- [Records provided]:
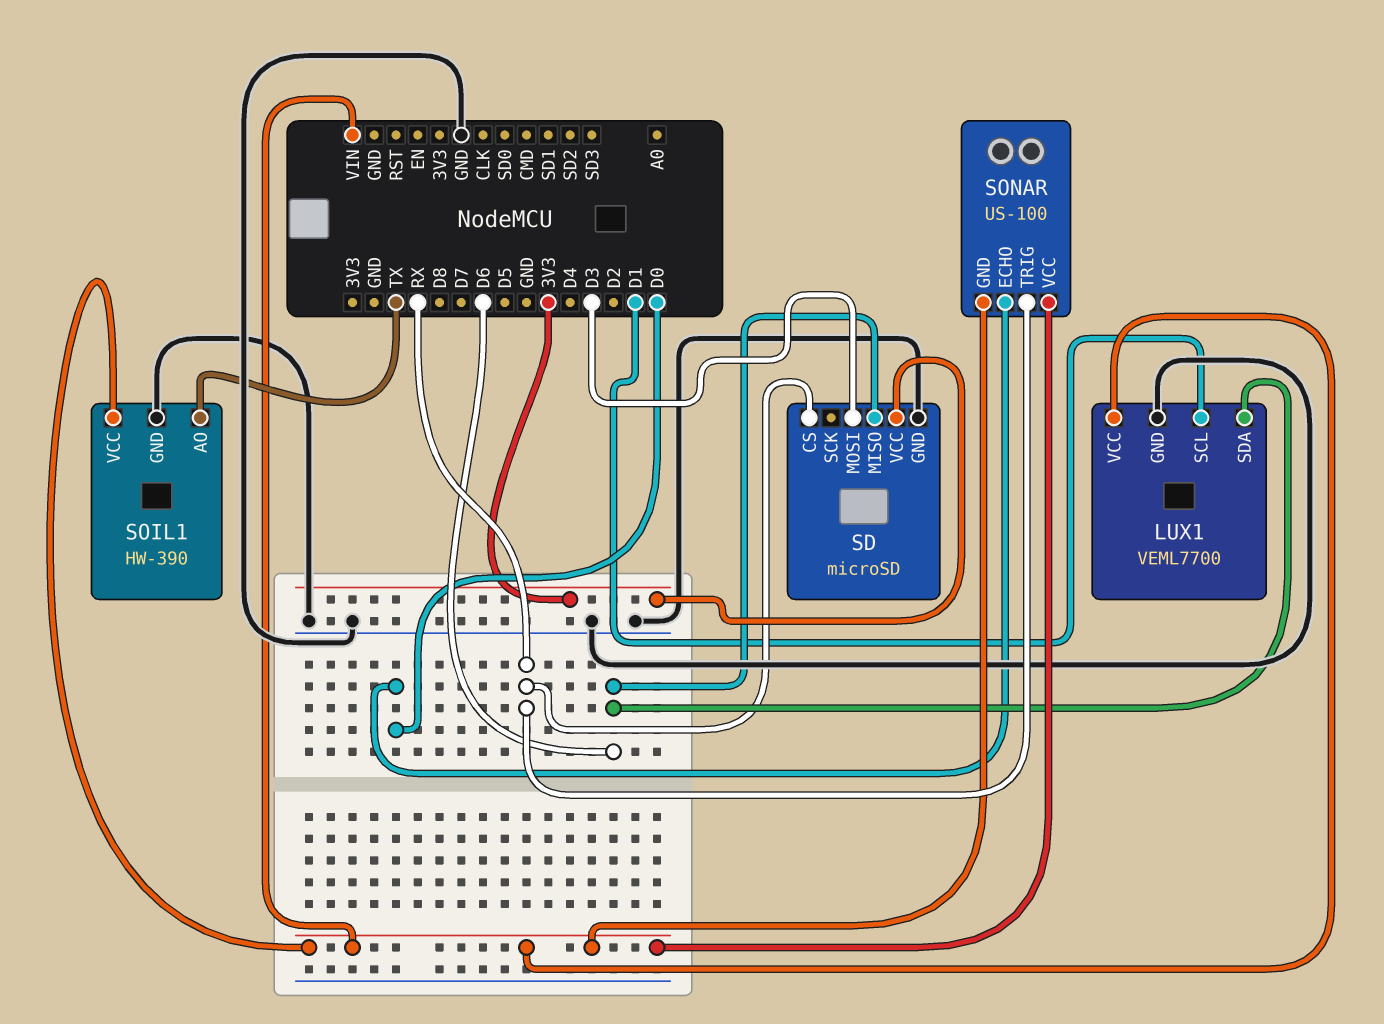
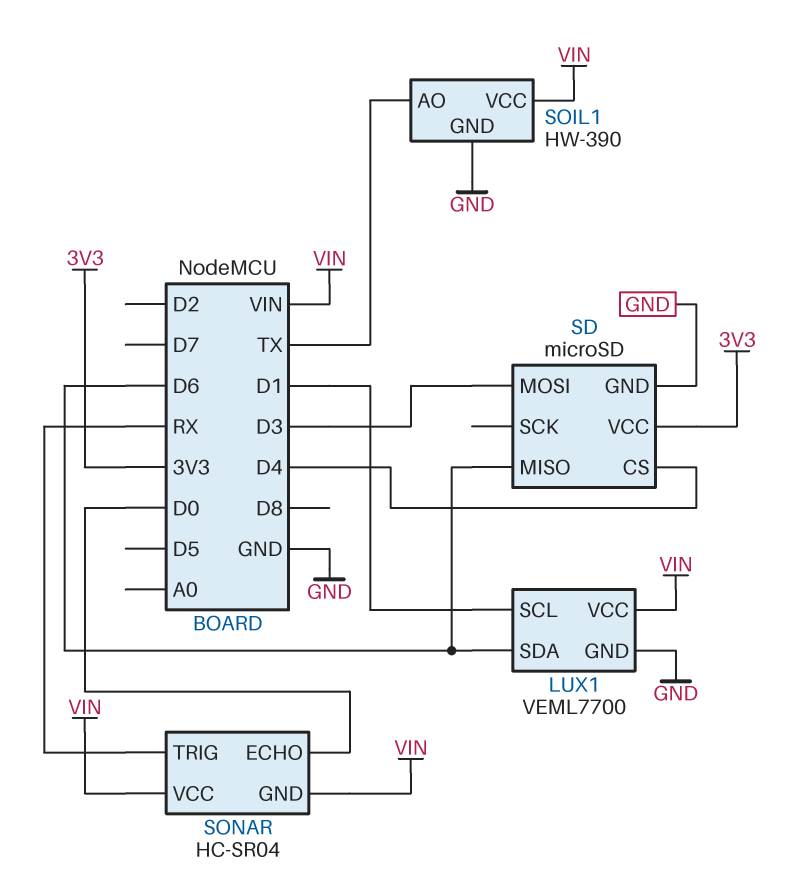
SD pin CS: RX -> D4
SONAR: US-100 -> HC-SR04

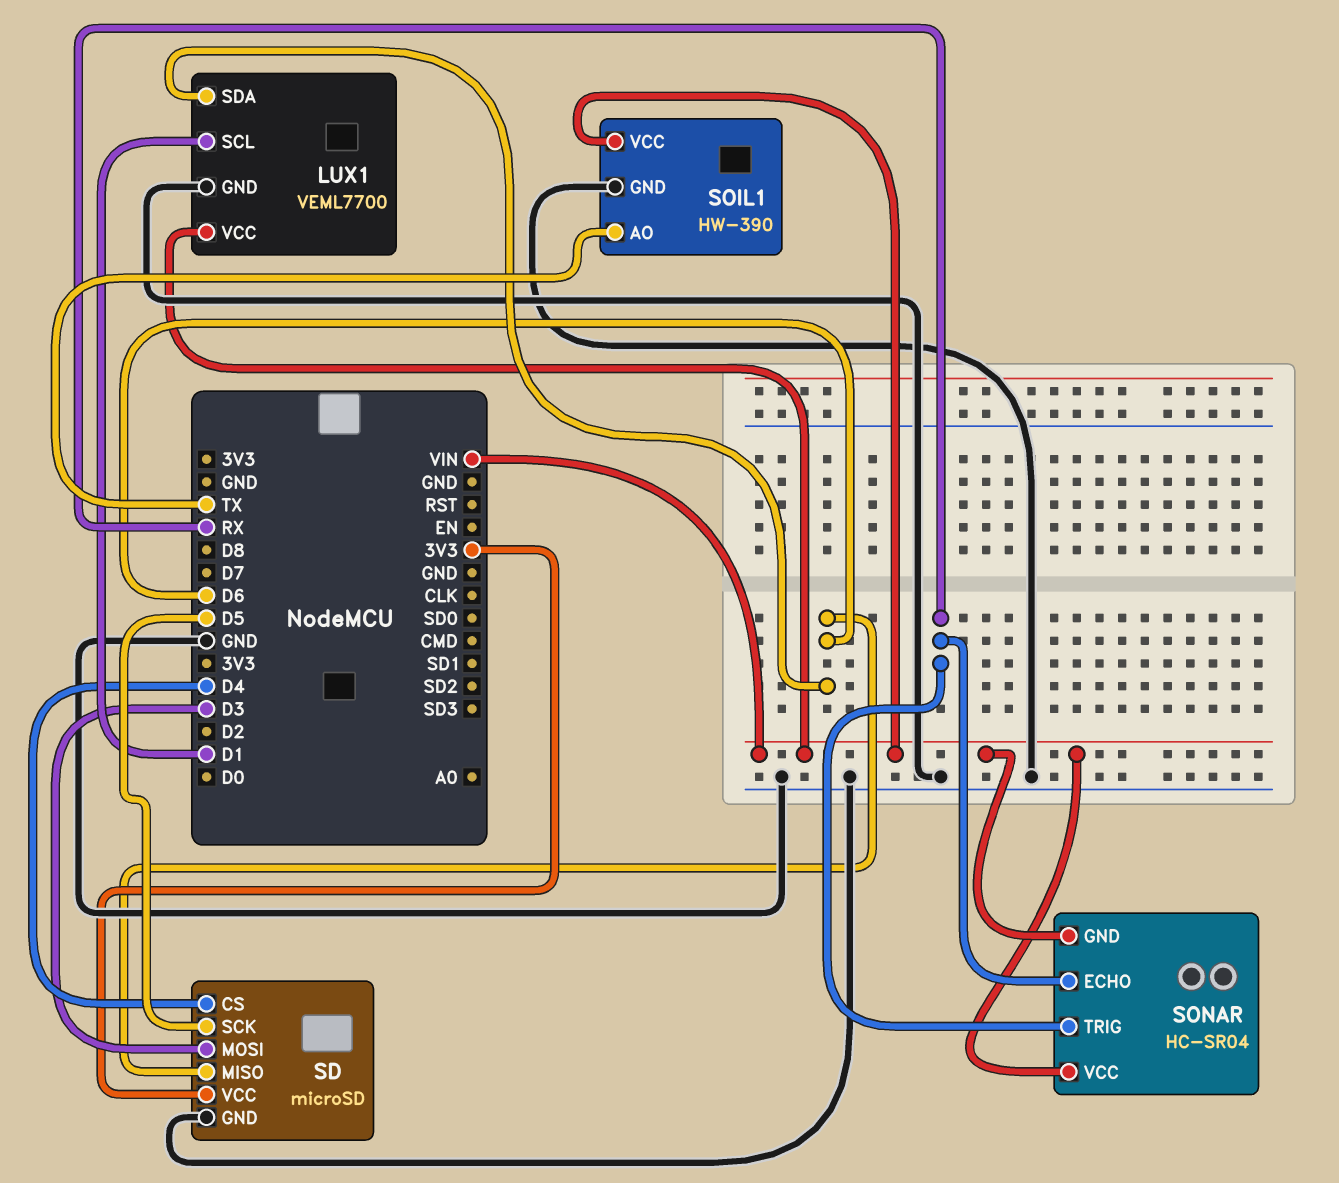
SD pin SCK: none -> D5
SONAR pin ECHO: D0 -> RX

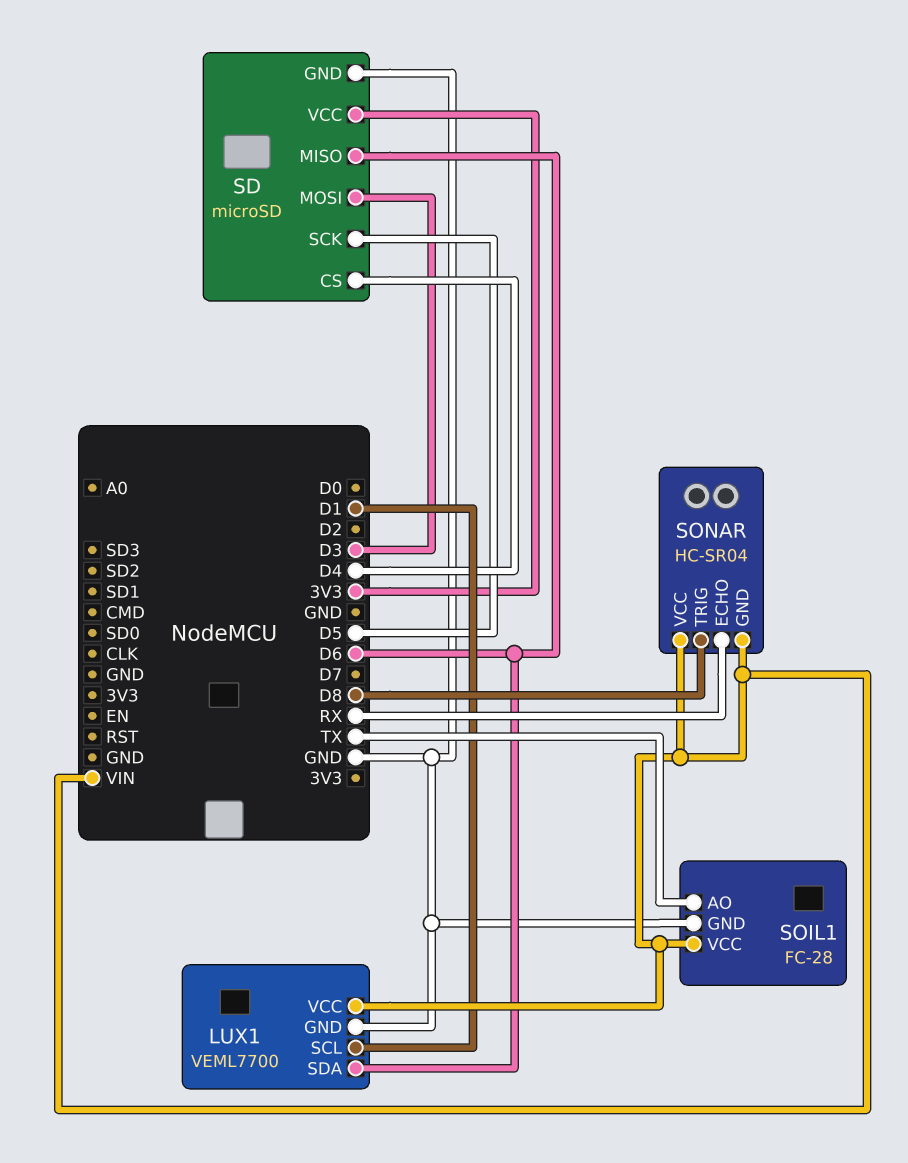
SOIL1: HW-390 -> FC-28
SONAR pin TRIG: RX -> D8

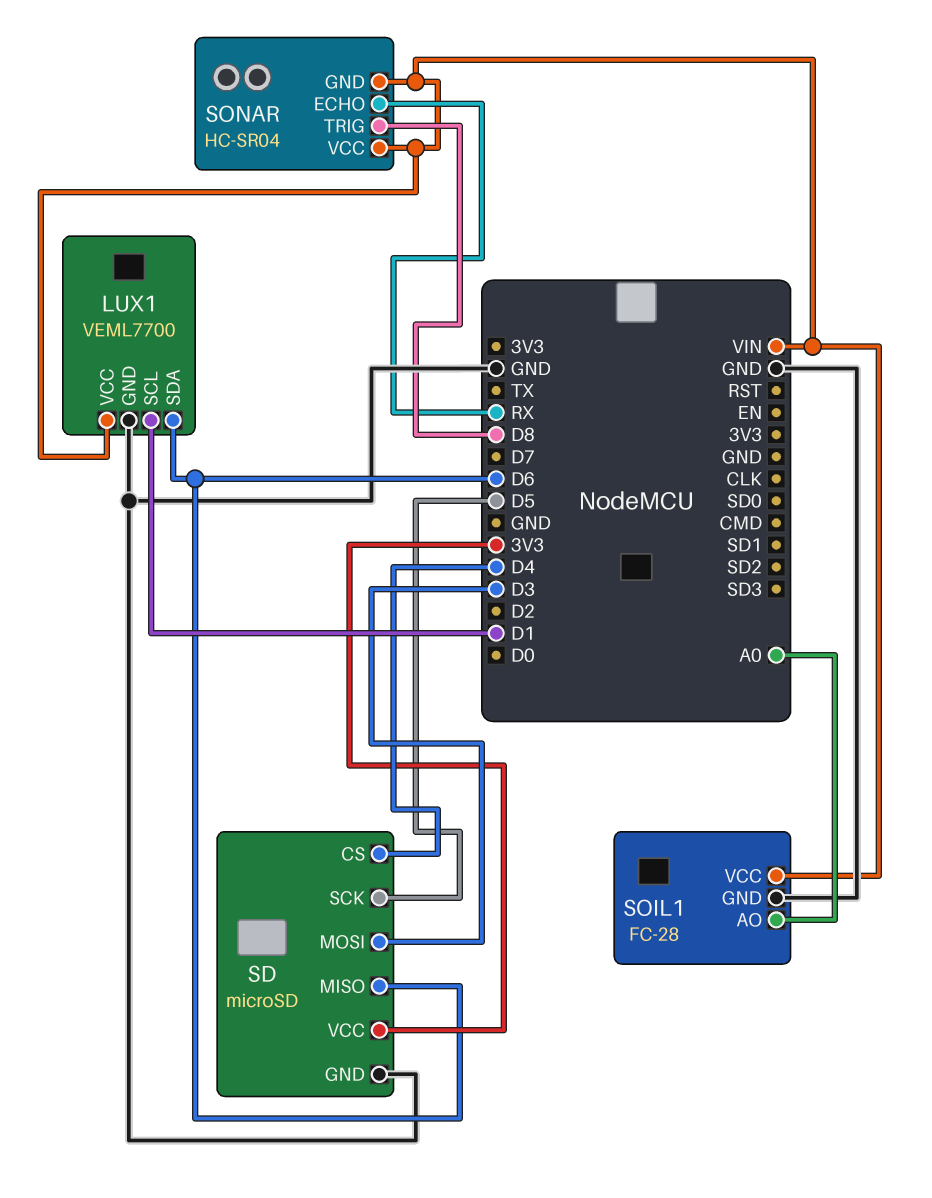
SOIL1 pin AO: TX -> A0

- [Exercise instructions]: Reproduce all lines above exactly. Leave the images out.

- [Task answer]:
SD pin CS: RX -> D4
SONAR: US-100 -> HC-SR04

SD pin SCK: none -> D5
SONAR pin ECHO: D0 -> RX

SOIL1: HW-390 -> FC-28
SONAR pin TRIG: RX -> D8

SOIL1 pin AO: TX -> A0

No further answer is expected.